● **SET TASK**
Extract every text line from the material below, reproducing each one verbatim and in its original order. Omit the pictures from the output.

-- Start AVAILABLE RECORDS --

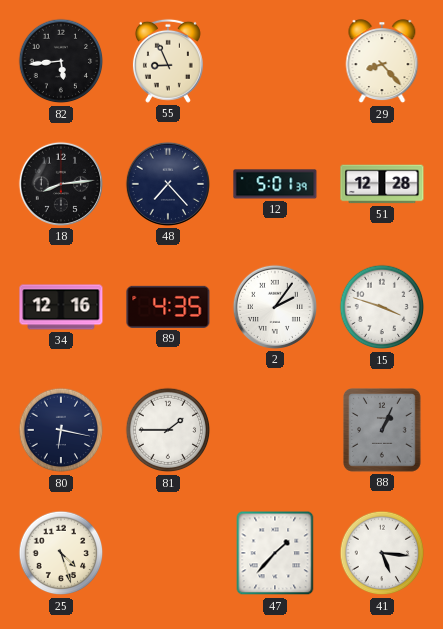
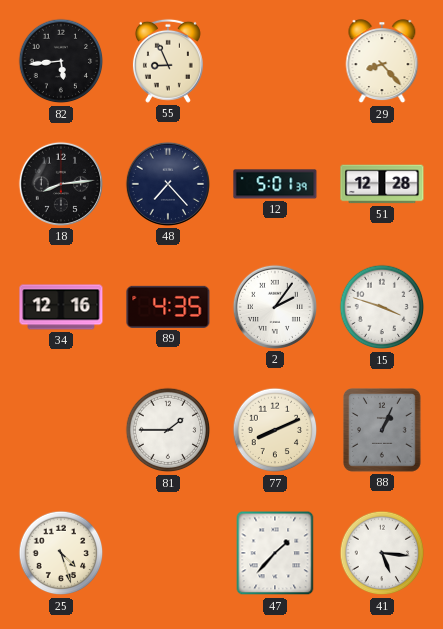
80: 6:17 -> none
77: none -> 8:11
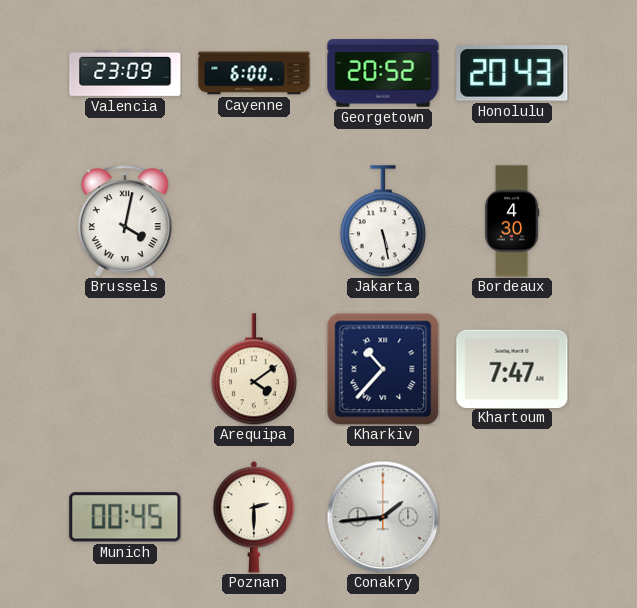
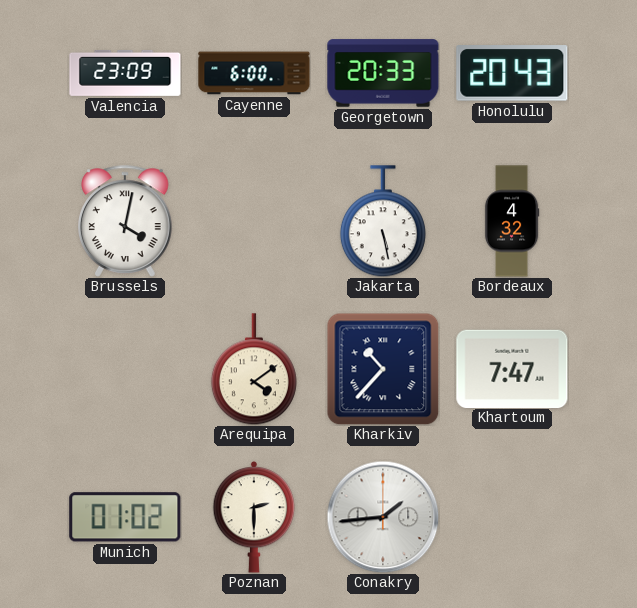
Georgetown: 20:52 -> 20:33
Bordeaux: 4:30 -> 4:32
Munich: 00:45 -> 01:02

-- End AVAILABLE RECORDS --

● **EXERCISE OUTPUT**
80: 6:17 -> none
77: none -> 8:11
Georgetown: 20:52 -> 20:33
Bordeaux: 4:30 -> 4:32
Munich: 00:45 -> 01:02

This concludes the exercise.